Data extracts -
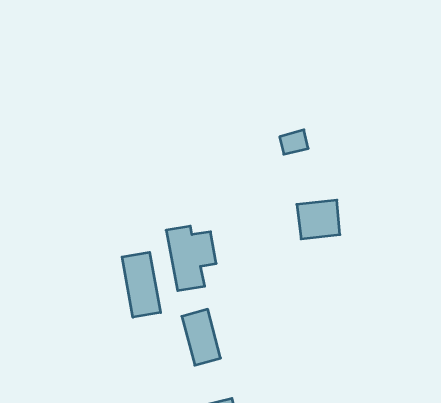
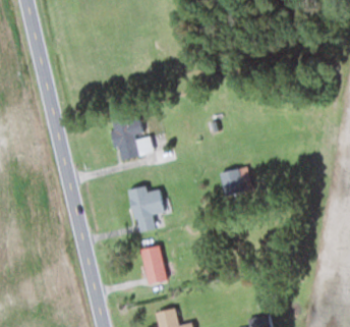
building: none -> [109,115,143,161]
building: [122,252,161,317] -> none

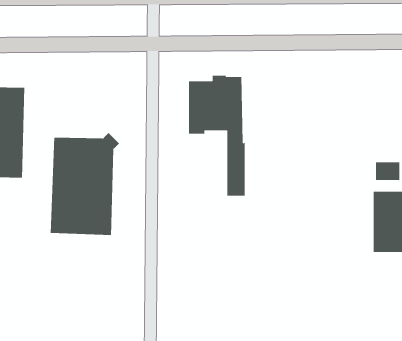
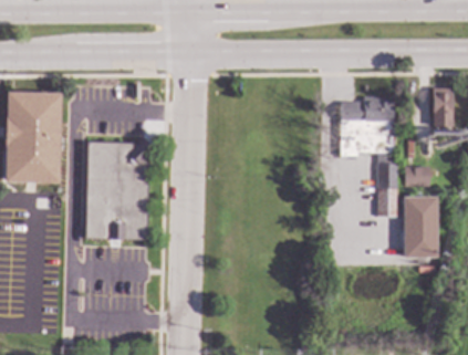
building: [188,75,246,196] -> [341,97,397,217]

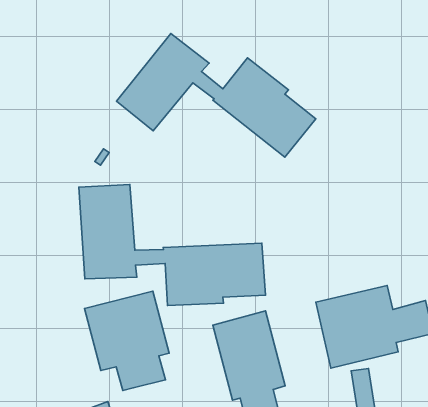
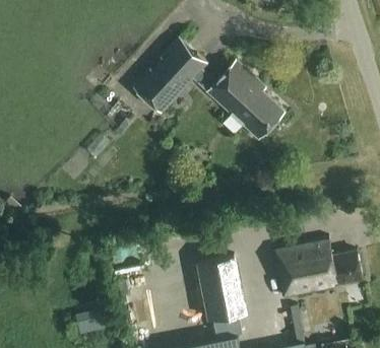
building: [79,184,266,305] -> none
building: [85,291,169,391] -> none

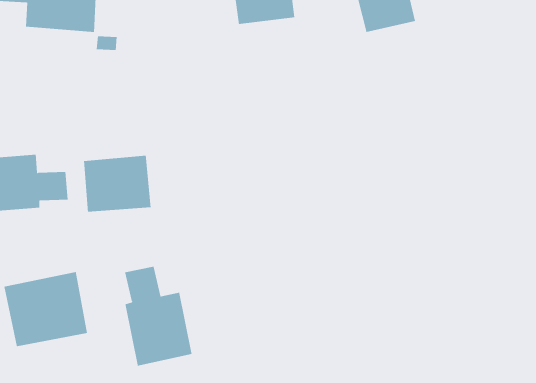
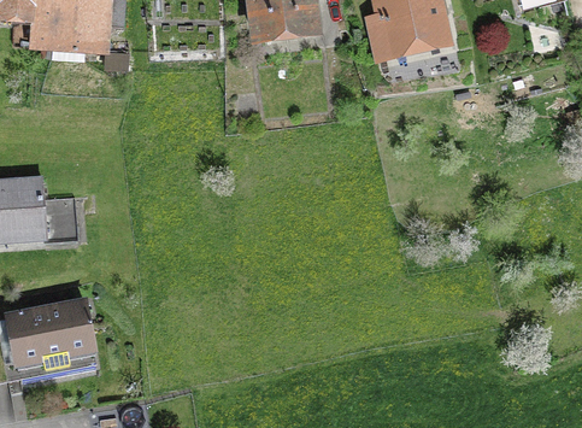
building: [84,155,151,213] -> none
building: [124,266,192,367] -> none

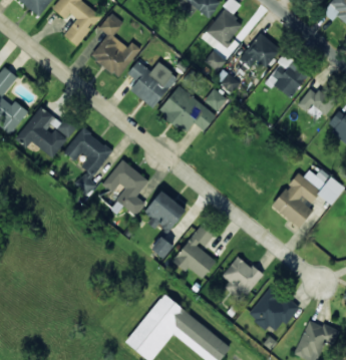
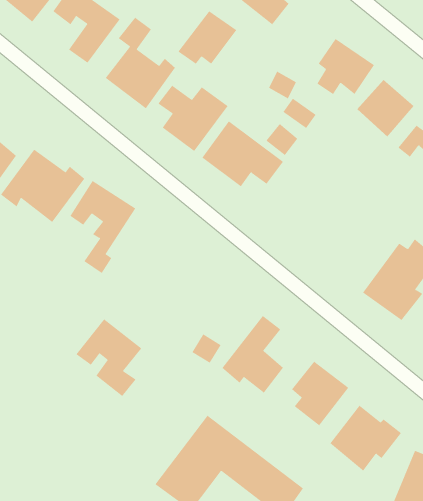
building: [202,9,244,47] -> [178,10,237,64]
building: [102,159,149,215] -> [76,318,142,397]
building: [144,191,186,234] -> none

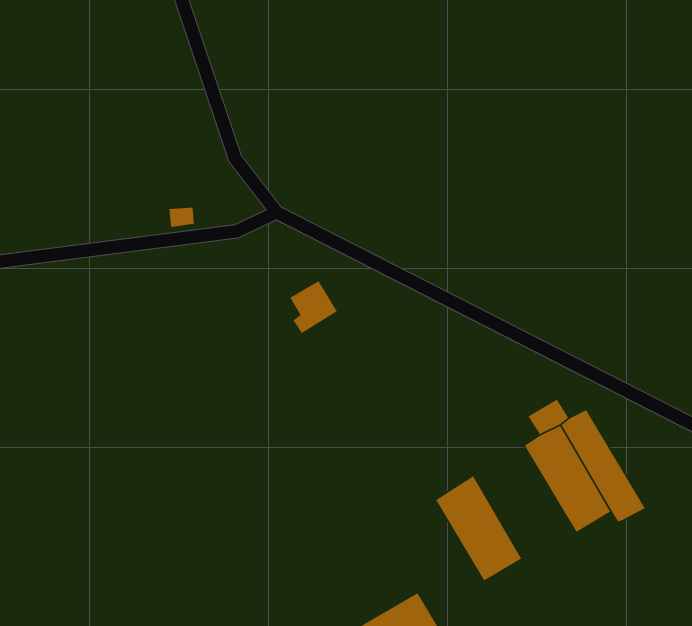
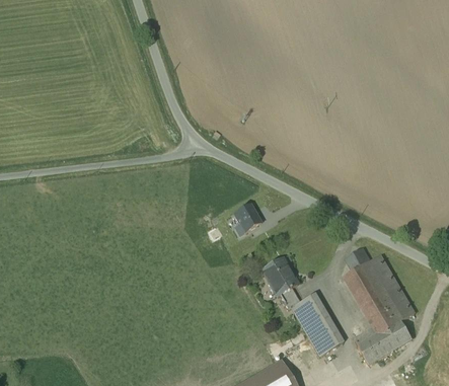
building: [289,280,338,334] -> [233,204,261,235]
building: none -> [261,256,300,308]
building: none -> [354,314,411,363]

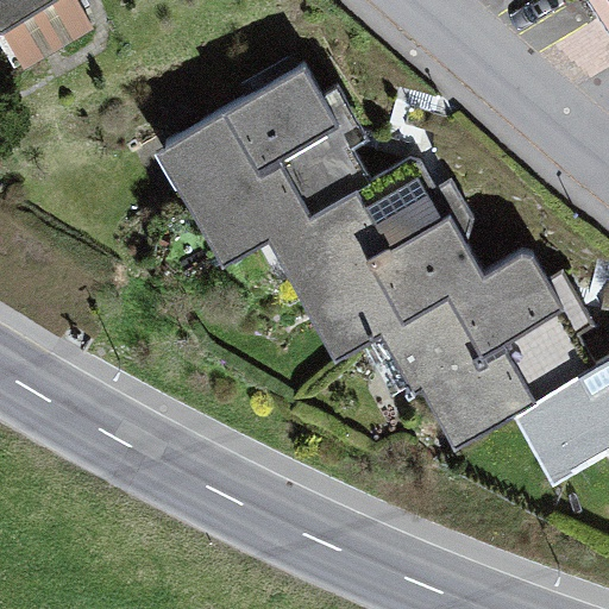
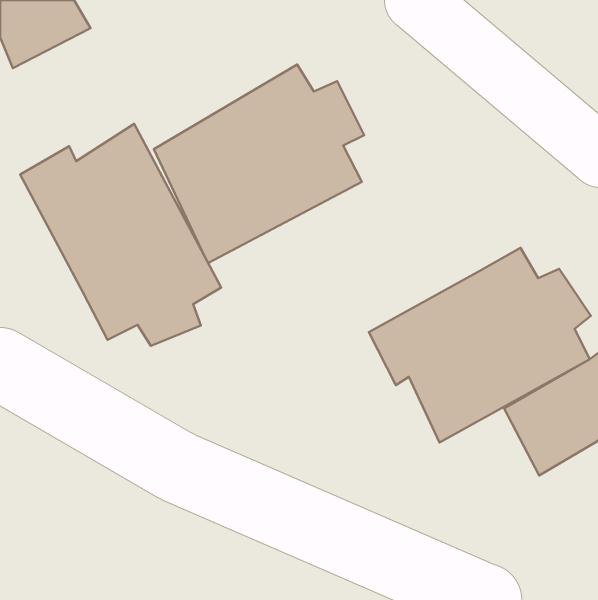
building: none -> [20,124,221,346]
building: [264,163,485,360] -> none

Exercise instructions - Without the pictures, copy out each entry exactly as it stands.

Task response -
building: none -> [109,115,143,161]
building: [122,252,161,317] -> none

building: [188,75,246,196] -> [341,97,397,217]

building: [79,184,266,305] -> none
building: [85,291,169,391] -> none

building: [84,155,151,213] -> none
building: [124,266,192,367] -> none

building: [202,9,244,47] -> [178,10,237,64]
building: [102,159,149,215] -> [76,318,142,397]
building: [144,191,186,234] -> none

building: [289,280,338,334] -> [233,204,261,235]
building: none -> [261,256,300,308]
building: none -> [354,314,411,363]

building: none -> [20,124,221,346]
building: [264,163,485,360] -> none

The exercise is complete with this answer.